# TASK INSTRUCTIONS
In the records that follow, find the line with "none -> yellow apple [96,367,196,462]"; from there, retype every line exactly through the line with "white robot [440,78,522,279] -> none", which also belongs to the answer.

#### RECORDS FOR PROCESSING ####

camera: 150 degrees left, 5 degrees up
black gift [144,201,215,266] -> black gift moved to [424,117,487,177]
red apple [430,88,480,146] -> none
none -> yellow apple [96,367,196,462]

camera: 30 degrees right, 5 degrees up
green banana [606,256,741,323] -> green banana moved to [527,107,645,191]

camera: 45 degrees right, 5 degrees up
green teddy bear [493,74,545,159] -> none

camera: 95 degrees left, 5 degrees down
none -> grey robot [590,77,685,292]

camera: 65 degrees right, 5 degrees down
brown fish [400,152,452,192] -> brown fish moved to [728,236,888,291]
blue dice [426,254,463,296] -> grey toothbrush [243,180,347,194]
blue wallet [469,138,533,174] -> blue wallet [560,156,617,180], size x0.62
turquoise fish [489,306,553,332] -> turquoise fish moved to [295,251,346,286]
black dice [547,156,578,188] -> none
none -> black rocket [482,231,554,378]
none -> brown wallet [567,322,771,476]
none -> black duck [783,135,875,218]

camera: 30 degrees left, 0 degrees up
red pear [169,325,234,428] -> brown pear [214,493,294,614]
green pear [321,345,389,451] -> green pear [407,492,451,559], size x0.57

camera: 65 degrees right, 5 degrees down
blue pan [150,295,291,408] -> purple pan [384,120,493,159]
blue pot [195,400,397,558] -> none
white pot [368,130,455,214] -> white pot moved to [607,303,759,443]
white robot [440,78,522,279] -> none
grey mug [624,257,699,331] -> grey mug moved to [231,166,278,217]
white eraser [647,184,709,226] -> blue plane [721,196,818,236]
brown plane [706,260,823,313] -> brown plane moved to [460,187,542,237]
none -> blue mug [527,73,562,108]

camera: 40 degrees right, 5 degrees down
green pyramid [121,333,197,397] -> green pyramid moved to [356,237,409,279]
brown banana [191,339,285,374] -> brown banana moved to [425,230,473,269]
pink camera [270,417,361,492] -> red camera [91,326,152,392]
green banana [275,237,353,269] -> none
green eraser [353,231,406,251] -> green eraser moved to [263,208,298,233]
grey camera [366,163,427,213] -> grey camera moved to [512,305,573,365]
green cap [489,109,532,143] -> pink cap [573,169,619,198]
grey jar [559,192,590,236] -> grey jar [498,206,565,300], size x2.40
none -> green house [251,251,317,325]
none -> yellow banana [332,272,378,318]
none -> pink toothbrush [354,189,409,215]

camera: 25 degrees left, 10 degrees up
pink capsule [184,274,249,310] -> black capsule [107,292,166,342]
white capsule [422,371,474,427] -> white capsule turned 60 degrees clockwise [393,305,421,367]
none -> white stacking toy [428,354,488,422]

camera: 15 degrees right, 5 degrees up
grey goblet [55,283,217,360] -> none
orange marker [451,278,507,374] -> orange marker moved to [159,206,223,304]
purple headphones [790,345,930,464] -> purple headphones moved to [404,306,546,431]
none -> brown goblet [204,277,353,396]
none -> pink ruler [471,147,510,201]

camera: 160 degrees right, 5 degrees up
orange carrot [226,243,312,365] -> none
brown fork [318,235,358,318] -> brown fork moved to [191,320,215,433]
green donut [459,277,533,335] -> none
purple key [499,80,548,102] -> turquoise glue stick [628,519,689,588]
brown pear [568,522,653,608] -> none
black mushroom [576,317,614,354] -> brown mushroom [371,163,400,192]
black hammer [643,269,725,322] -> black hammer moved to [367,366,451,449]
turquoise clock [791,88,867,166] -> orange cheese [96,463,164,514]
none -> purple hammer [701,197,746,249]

####

# SOLUTION FOR THIS PROBLEM
none -> yellow apple [96,367,196,462]

camera: 30 degrees right, 5 degrees up
green banana [606,256,741,323] -> green banana moved to [527,107,645,191]

camera: 45 degrees right, 5 degrees up
green teddy bear [493,74,545,159] -> none

camera: 95 degrees left, 5 degrees down
none -> grey robot [590,77,685,292]

camera: 65 degrees right, 5 degrees down
brown fish [400,152,452,192] -> brown fish moved to [728,236,888,291]
blue dice [426,254,463,296] -> grey toothbrush [243,180,347,194]
blue wallet [469,138,533,174] -> blue wallet [560,156,617,180], size x0.62
turquoise fish [489,306,553,332] -> turquoise fish moved to [295,251,346,286]
black dice [547,156,578,188] -> none
none -> black rocket [482,231,554,378]
none -> brown wallet [567,322,771,476]
none -> black duck [783,135,875,218]

camera: 30 degrees left, 0 degrees up
red pear [169,325,234,428] -> brown pear [214,493,294,614]
green pear [321,345,389,451] -> green pear [407,492,451,559], size x0.57

camera: 65 degrees right, 5 degrees down
blue pan [150,295,291,408] -> purple pan [384,120,493,159]
blue pot [195,400,397,558] -> none
white pot [368,130,455,214] -> white pot moved to [607,303,759,443]
white robot [440,78,522,279] -> none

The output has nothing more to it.